OPDRACHTDOEL
Tel in de gegevens hieronder de regels waarin de tekenreeks "kern" voorkomt. Geef alleen het getal.

┏━━

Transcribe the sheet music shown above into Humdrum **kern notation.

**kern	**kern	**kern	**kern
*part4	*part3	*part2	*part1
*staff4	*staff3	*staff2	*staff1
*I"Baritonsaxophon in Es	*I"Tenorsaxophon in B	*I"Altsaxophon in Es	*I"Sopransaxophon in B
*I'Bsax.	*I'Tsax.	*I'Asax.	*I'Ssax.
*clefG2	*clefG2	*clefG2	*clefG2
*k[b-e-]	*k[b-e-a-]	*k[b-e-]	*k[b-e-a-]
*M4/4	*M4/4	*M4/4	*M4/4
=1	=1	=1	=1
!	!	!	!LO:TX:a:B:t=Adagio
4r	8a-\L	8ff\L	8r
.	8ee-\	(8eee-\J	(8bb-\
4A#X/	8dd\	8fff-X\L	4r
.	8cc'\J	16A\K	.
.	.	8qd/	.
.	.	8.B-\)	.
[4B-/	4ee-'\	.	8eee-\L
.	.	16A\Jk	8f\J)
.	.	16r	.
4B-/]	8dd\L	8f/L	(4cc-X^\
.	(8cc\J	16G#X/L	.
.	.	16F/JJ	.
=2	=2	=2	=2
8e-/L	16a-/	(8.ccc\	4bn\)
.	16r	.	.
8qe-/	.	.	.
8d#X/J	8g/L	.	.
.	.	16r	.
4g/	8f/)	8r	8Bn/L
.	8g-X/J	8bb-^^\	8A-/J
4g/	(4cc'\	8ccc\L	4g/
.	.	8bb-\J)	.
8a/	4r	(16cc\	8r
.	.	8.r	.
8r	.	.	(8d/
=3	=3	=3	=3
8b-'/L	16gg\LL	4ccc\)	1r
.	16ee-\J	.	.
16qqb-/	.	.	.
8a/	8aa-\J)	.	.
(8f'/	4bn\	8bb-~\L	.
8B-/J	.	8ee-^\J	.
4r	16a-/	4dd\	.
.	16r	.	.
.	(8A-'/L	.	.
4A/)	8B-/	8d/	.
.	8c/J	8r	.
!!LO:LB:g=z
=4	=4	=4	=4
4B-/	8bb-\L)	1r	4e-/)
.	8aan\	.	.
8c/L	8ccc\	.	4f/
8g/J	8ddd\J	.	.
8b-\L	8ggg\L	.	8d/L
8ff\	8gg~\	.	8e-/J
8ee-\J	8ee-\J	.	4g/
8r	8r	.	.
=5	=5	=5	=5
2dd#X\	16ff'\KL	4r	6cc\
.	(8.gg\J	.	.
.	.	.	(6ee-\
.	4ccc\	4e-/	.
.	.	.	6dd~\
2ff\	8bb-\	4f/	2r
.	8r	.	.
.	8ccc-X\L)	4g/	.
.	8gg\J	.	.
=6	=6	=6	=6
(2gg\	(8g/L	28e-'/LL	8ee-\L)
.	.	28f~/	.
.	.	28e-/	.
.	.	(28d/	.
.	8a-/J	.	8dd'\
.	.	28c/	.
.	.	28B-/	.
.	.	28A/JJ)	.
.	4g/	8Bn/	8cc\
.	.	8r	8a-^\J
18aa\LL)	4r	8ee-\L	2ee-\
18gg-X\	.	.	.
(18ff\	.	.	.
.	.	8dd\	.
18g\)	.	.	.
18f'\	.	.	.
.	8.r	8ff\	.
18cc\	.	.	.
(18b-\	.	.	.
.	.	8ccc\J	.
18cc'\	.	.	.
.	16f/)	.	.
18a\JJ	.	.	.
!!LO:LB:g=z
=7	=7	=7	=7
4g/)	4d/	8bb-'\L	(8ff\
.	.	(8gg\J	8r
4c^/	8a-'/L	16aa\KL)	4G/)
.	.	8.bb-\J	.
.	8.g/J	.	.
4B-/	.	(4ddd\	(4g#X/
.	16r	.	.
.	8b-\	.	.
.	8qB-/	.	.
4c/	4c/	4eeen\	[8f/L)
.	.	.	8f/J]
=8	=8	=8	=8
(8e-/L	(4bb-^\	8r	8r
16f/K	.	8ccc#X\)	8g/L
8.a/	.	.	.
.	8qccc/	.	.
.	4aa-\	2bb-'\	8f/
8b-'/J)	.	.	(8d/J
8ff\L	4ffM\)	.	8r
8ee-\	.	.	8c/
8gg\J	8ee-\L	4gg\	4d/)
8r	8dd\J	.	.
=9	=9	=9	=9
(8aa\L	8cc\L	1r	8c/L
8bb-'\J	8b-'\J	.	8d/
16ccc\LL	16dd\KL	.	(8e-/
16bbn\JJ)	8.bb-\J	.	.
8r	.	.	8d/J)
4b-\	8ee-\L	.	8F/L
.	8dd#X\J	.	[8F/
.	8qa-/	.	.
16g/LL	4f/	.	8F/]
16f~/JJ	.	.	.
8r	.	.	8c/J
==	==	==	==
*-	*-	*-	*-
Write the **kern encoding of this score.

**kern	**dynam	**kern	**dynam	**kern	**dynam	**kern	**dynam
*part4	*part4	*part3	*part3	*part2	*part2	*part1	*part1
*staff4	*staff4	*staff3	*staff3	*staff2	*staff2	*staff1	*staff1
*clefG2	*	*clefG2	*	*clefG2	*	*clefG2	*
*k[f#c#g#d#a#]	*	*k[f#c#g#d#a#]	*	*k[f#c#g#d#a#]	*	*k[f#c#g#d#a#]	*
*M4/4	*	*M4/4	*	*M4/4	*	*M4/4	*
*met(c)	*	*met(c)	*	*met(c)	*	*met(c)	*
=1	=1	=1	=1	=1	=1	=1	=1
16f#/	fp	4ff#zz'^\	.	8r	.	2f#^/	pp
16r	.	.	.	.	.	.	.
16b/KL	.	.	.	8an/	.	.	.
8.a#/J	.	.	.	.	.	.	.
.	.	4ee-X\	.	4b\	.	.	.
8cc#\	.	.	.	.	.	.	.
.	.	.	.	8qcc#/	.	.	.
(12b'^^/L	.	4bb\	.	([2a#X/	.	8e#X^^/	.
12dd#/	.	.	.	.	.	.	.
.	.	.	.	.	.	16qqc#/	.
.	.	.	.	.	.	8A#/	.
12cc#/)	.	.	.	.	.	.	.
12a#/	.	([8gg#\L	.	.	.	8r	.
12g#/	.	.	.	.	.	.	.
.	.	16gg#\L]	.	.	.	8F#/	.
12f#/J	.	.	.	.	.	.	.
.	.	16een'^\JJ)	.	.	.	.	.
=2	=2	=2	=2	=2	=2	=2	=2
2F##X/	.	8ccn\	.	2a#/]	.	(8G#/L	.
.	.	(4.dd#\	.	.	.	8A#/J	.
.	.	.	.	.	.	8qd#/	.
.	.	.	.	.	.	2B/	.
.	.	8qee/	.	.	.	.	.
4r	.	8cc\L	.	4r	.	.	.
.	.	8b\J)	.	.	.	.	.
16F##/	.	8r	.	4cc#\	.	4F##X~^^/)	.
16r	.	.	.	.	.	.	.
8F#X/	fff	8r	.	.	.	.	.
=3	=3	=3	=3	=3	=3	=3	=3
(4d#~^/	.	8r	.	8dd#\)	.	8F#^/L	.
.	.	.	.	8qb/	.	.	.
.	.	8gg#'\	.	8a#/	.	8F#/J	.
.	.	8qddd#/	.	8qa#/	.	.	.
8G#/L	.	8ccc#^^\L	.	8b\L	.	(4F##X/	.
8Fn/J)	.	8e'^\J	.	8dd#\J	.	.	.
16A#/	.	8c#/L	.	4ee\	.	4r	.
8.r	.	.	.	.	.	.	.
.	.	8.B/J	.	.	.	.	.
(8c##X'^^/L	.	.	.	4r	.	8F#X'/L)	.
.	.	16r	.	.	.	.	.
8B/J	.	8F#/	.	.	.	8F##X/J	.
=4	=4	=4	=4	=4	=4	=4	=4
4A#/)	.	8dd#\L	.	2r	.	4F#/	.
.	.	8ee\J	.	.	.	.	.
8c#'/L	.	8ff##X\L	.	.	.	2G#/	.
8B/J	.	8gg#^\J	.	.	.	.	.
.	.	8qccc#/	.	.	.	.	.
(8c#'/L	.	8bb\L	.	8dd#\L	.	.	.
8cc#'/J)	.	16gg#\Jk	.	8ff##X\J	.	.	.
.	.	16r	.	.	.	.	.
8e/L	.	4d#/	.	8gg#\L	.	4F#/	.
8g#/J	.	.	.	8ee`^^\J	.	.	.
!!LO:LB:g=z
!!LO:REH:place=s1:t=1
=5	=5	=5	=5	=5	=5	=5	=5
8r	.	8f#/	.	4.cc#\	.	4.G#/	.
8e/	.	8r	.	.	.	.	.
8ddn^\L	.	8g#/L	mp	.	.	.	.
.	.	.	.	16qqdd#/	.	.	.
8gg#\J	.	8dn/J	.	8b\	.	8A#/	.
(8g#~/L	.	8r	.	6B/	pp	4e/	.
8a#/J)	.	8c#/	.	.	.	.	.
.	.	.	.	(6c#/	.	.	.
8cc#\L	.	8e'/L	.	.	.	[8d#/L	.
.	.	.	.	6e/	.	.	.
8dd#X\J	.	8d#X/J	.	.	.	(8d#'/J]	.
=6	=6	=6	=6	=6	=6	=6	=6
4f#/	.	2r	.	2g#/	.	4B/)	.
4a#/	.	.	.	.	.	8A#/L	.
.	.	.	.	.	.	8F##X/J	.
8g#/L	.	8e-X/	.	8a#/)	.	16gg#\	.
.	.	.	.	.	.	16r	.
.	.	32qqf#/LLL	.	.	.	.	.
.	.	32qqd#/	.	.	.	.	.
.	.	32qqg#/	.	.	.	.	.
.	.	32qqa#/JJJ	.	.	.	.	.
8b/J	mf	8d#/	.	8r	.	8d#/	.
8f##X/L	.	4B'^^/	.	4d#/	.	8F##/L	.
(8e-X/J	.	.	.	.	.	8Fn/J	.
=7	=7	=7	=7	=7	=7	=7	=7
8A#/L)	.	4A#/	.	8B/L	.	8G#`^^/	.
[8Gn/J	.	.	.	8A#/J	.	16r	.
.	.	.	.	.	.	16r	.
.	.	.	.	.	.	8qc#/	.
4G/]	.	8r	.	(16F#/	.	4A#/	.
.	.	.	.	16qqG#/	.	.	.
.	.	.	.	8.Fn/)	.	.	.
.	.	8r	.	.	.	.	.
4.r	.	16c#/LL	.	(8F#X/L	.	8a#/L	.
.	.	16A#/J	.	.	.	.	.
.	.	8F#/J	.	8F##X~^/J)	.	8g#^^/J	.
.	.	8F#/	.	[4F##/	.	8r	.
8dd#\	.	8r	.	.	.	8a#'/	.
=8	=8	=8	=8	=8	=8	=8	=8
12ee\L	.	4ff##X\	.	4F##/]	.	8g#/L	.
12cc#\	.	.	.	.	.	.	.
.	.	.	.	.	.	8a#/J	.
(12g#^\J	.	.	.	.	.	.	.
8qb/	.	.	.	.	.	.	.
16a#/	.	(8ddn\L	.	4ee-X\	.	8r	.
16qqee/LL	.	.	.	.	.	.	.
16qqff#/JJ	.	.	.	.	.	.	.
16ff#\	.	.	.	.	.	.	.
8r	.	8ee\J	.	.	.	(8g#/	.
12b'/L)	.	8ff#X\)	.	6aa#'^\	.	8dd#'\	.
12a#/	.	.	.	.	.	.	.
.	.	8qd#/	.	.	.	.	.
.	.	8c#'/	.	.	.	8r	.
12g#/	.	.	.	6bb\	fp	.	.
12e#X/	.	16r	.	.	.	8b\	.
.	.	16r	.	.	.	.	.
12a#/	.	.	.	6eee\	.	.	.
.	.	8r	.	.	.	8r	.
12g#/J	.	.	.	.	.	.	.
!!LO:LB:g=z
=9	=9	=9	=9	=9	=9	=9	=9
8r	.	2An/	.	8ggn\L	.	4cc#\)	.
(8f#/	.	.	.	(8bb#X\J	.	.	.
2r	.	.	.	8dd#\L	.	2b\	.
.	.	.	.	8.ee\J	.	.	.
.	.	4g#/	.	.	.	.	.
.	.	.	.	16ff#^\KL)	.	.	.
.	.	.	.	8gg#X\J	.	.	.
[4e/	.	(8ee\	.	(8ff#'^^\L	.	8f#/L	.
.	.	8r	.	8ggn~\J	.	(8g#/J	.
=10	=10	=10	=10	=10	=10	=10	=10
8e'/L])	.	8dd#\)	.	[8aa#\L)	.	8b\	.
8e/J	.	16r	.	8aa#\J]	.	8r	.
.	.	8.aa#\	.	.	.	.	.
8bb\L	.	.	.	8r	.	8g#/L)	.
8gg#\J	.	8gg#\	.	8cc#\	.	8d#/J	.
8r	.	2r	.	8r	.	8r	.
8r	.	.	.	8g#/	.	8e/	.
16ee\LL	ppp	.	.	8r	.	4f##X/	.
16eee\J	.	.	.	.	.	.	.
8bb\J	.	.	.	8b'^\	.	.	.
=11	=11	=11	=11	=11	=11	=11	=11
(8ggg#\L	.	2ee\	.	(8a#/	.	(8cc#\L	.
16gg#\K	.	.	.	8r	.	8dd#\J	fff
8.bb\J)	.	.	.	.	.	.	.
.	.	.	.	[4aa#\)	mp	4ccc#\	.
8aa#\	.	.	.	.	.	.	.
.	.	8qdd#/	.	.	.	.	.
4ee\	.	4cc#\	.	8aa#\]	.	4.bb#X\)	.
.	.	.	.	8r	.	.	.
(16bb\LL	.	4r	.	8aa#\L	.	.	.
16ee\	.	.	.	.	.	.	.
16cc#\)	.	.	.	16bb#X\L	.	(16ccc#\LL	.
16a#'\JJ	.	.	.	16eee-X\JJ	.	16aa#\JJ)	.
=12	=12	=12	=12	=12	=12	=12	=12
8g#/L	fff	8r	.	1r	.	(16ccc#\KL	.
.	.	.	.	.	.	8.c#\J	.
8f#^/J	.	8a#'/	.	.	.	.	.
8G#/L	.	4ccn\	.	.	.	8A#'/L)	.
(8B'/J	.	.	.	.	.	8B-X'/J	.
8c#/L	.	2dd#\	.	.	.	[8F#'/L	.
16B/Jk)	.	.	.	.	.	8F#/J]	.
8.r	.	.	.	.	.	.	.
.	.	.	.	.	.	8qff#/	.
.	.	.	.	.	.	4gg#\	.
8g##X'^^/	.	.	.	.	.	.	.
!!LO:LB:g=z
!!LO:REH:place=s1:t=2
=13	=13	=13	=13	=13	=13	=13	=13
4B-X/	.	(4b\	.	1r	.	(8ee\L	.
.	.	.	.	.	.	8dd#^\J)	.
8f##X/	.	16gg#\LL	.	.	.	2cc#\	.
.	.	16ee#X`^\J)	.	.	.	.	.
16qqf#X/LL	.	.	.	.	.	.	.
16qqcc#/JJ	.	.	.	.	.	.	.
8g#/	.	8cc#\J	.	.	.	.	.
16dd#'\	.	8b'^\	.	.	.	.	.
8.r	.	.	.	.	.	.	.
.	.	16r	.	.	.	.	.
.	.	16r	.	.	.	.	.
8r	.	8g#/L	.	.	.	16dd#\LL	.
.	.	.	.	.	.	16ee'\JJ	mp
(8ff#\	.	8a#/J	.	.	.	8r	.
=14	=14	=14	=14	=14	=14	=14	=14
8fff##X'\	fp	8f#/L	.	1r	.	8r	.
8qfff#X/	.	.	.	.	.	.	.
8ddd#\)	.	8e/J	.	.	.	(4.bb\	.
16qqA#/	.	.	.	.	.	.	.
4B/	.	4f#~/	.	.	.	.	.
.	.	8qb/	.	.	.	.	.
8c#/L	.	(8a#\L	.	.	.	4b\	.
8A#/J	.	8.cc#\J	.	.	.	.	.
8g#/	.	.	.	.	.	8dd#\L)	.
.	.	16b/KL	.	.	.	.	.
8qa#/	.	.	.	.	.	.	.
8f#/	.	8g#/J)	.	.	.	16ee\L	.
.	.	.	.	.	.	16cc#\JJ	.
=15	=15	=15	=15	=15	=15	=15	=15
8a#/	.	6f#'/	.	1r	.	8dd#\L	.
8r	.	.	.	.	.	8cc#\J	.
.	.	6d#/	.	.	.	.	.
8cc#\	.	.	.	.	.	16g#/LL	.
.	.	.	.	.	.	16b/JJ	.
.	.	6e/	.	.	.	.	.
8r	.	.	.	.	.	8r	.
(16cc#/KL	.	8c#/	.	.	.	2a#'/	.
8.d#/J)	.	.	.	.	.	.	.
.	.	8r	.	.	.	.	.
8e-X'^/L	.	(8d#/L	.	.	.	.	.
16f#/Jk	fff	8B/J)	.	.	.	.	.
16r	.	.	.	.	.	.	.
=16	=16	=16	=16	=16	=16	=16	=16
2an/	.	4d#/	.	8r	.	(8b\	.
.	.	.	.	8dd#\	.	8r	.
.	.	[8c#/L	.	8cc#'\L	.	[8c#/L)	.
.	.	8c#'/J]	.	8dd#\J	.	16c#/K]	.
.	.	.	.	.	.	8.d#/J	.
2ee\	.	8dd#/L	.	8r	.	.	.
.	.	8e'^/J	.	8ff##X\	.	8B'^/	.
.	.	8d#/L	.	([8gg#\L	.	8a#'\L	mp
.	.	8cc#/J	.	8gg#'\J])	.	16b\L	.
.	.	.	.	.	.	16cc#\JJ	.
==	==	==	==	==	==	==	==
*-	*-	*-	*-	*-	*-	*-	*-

┗━━

ANTWOORD
4